=== What you have to do ===
Please copy out each line of the entries in which "green" appears.

Spatial reasoning data:

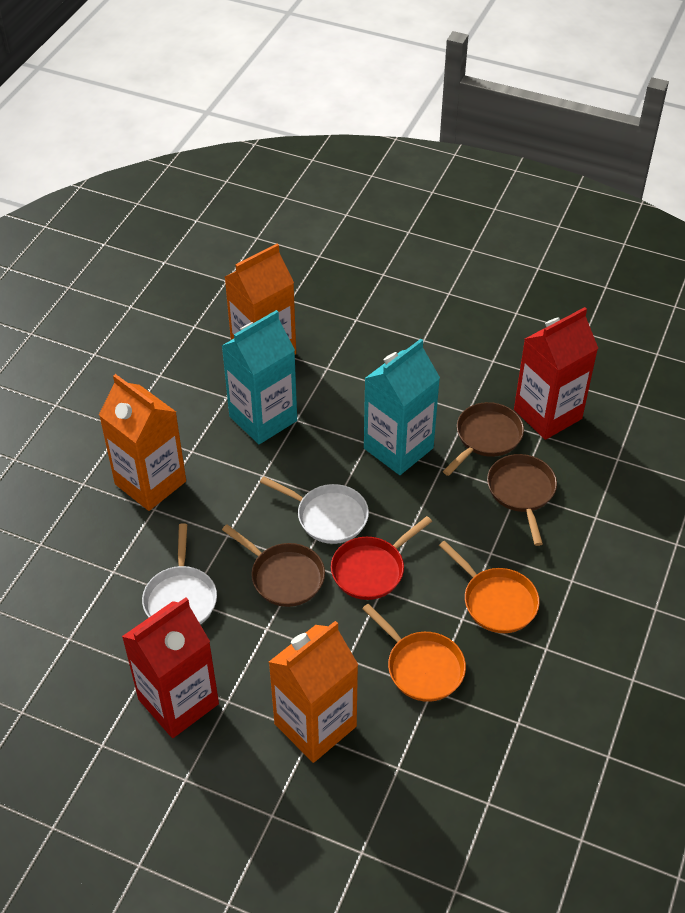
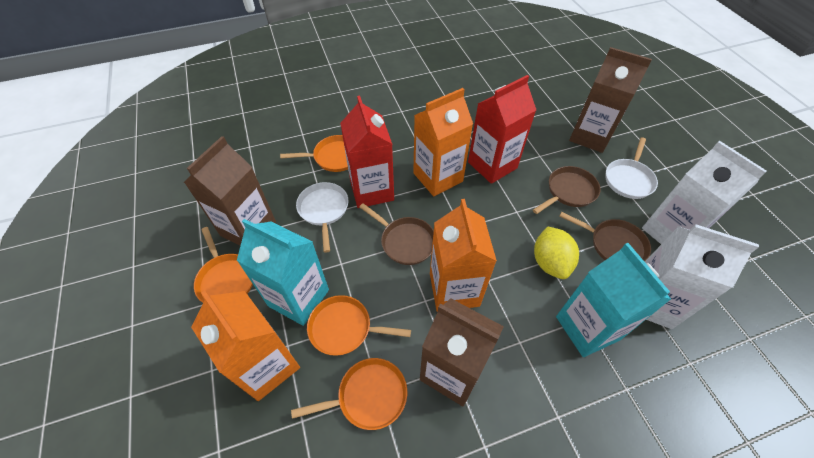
brown carton: 0 -> 3
orange pan: 2 -> 4
red pan: 1 -> 0
white carton: 0 -> 2
yellow lemon: 0 -> 1

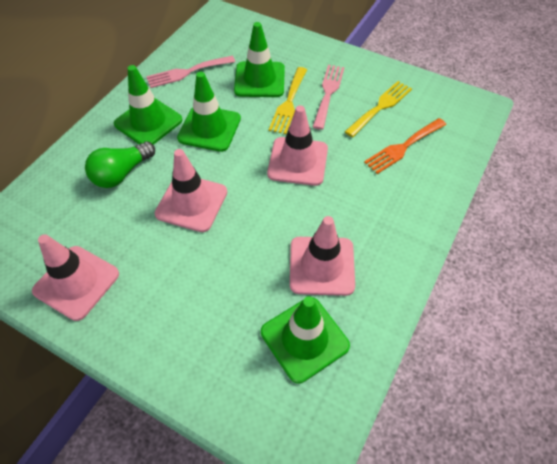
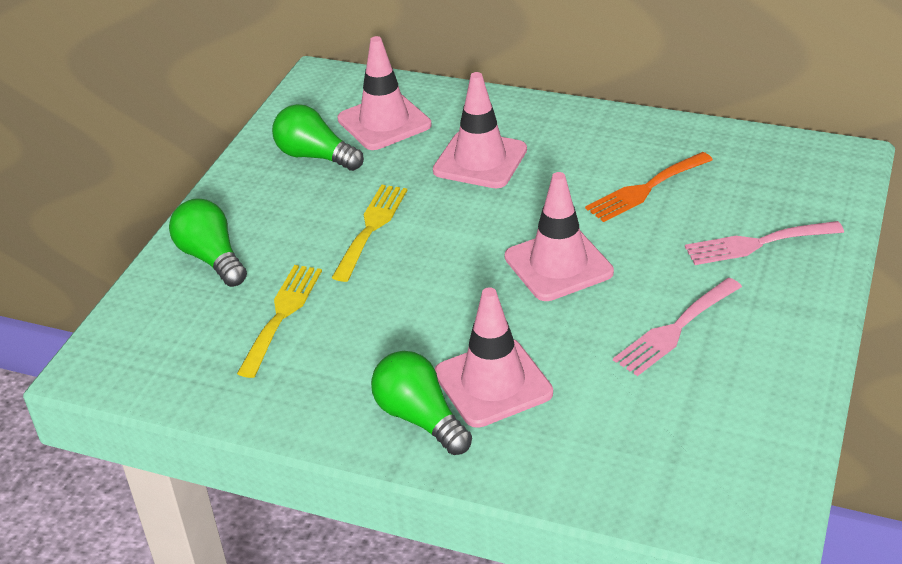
green light bulb: 1 -> 3
green traffic cone: 4 -> 0

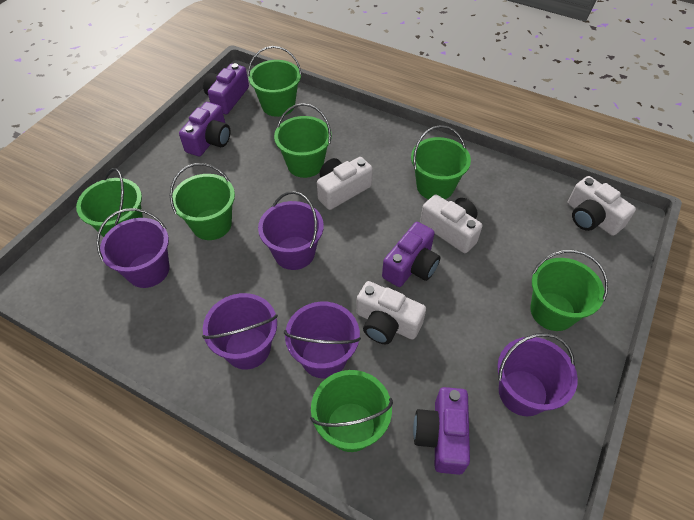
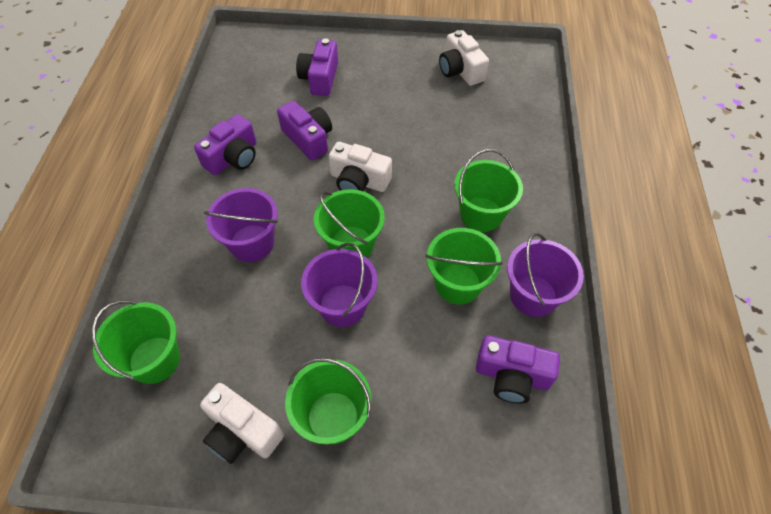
green bucket: 7 -> 5
purple bucket: 5 -> 3
white camera: 4 -> 3

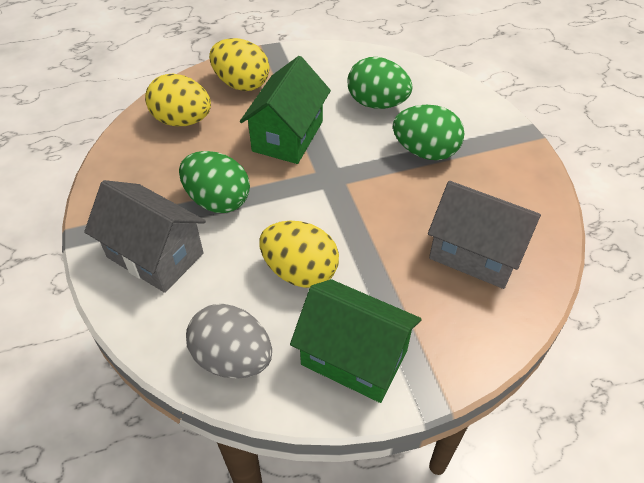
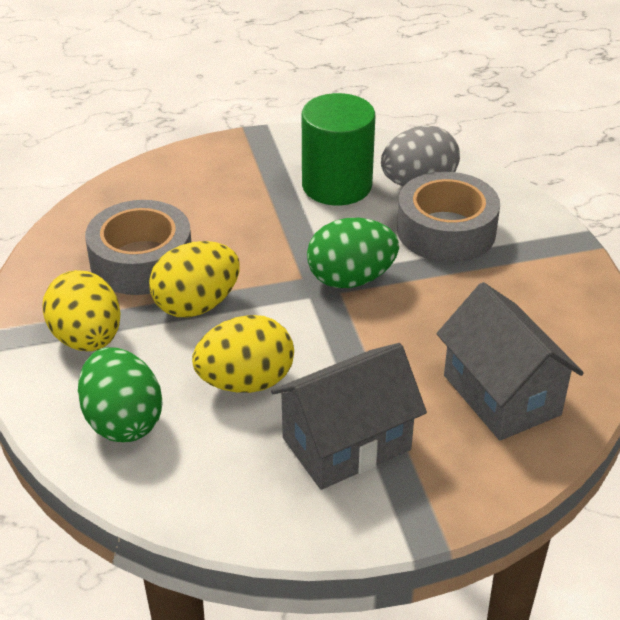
green cylinder: 0 -> 1
green egg: 3 -> 2
green house: 2 -> 0
grey tape: 0 -> 2

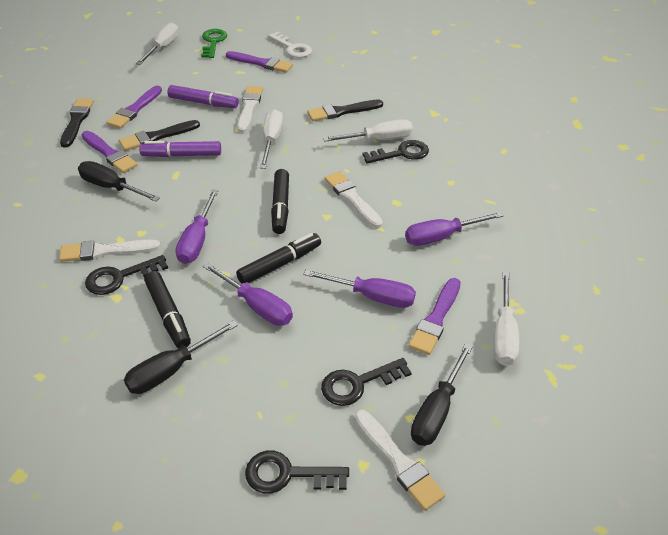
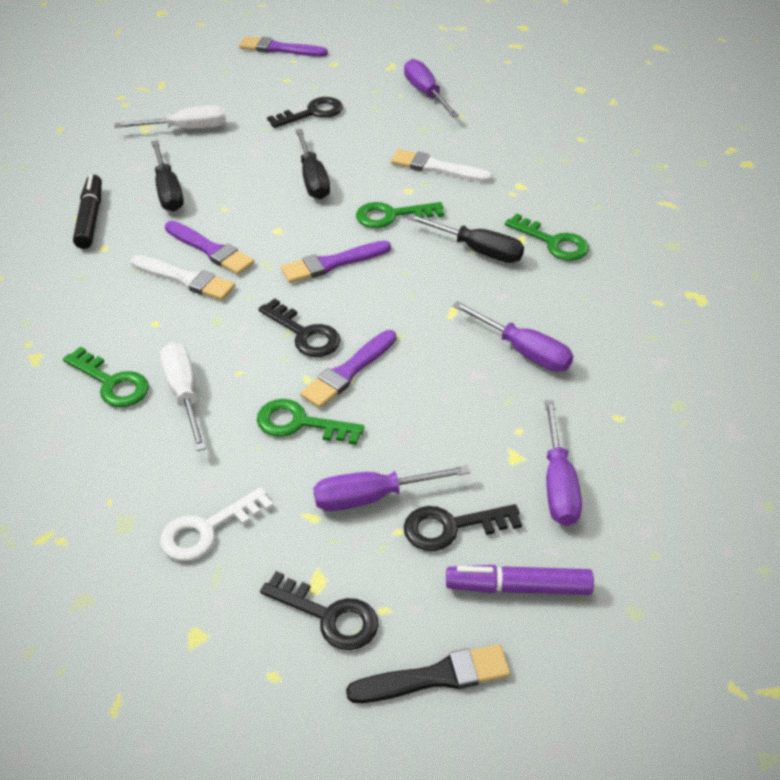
black brush: 3 -> 1
black marker: 3 -> 1
green key: 1 -> 4
purple marker: 2 -> 1
white brush: 4 -> 2
white screwdriver: 4 -> 2

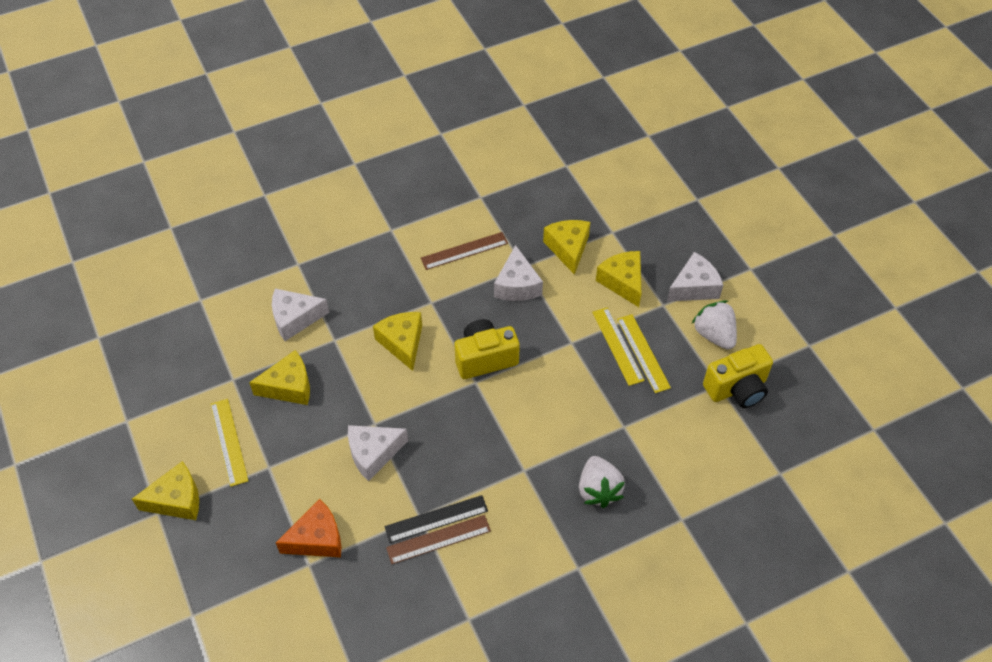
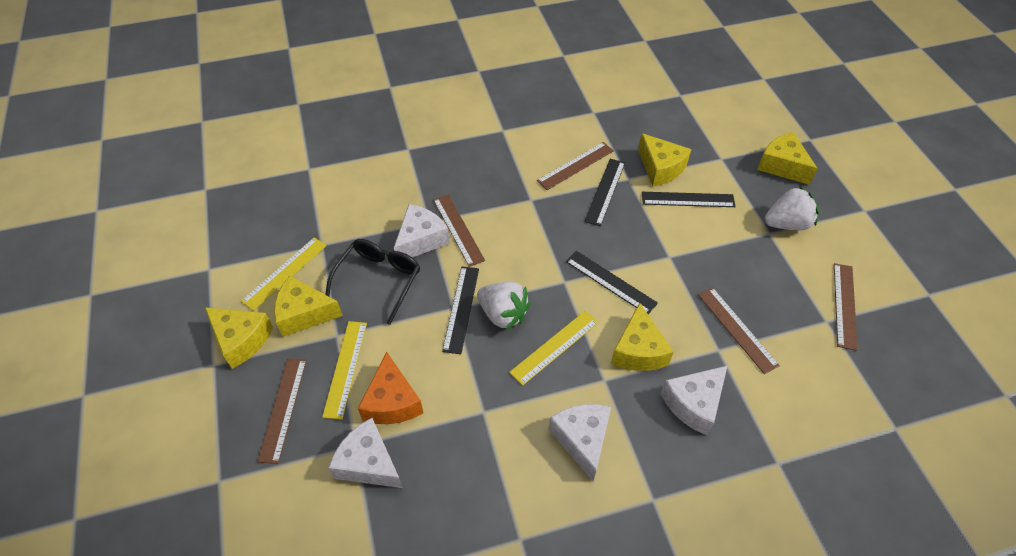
black glasses: 0 -> 1
black ruler: 1 -> 4
brown ruler: 2 -> 5
yellow camera: 2 -> 0

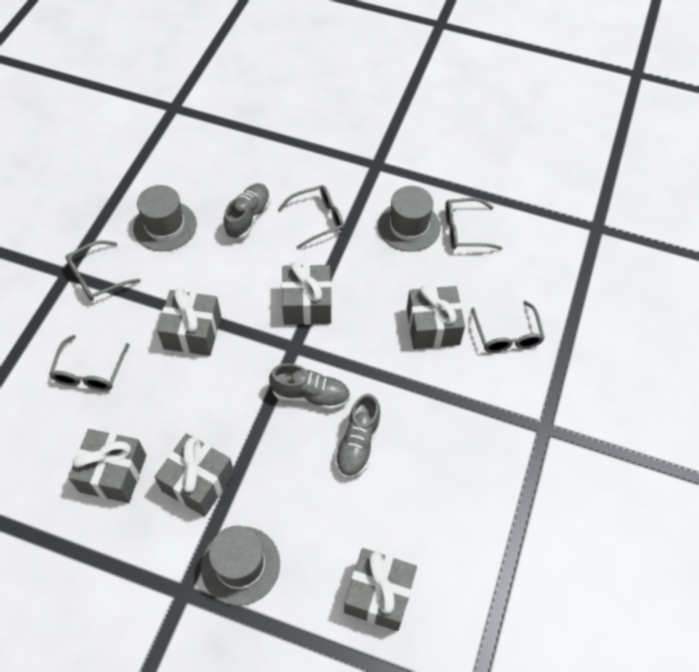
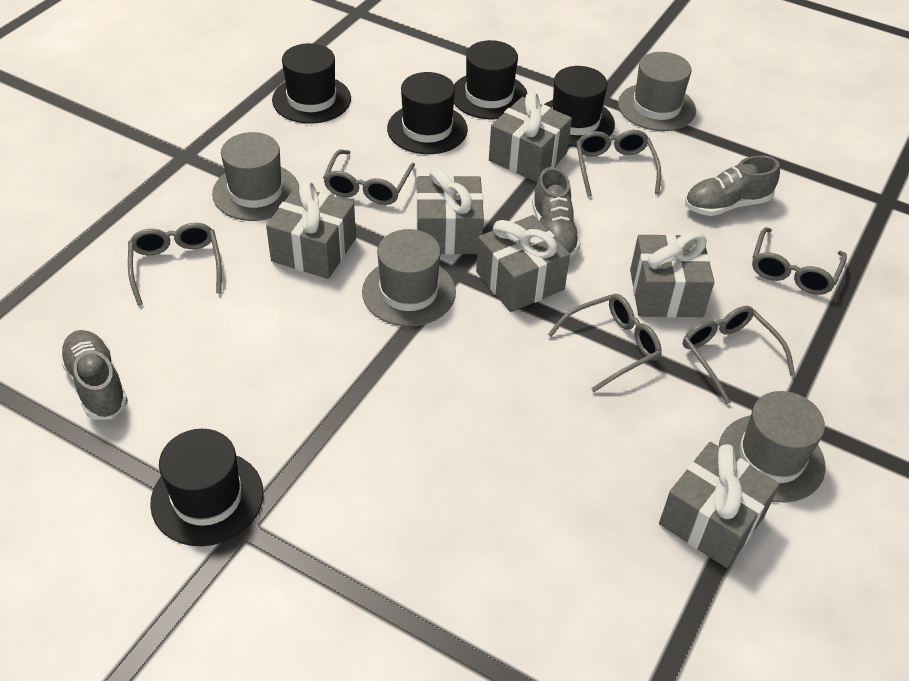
black hat: 0 -> 5
grey glasses: 5 -> 6
grey hat: 3 -> 4

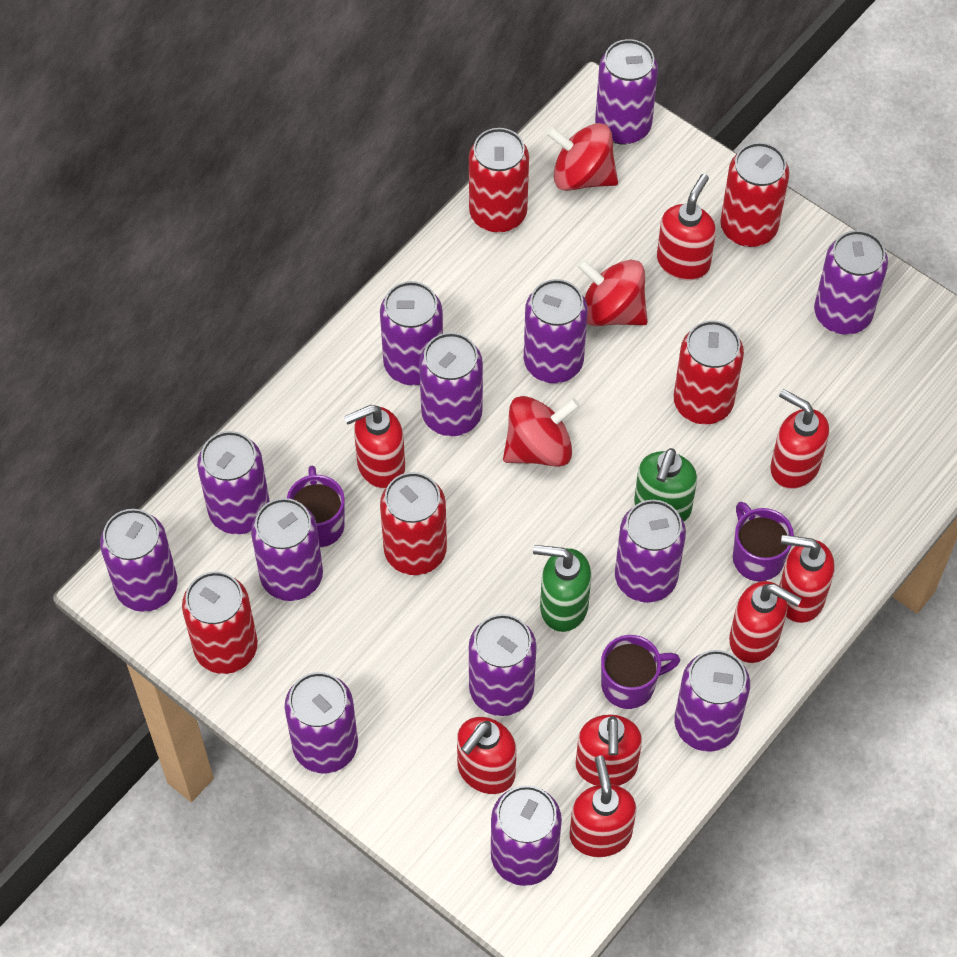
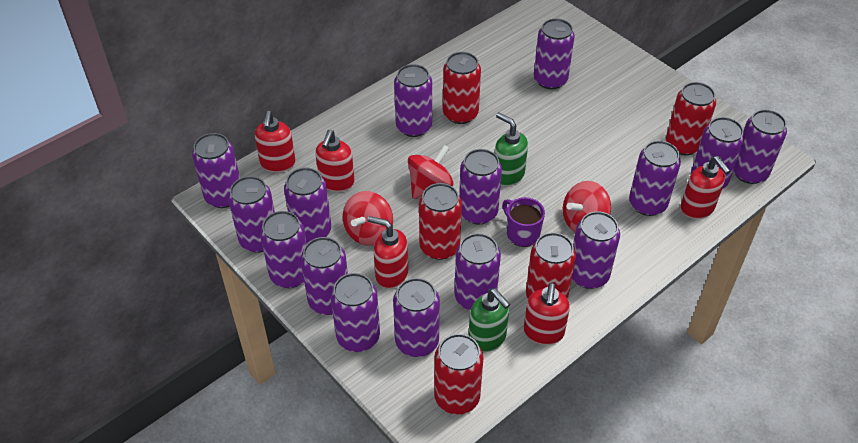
purple can: 13 -> 15
purple mug: 3 -> 1
red soap dispenser: 8 -> 5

=== Answer to this exercise ===
green light bulb: 1 -> 3
green traffic cone: 4 -> 0
green bucket: 7 -> 5
green cylinder: 0 -> 1
green egg: 3 -> 2
green house: 2 -> 0
green key: 1 -> 4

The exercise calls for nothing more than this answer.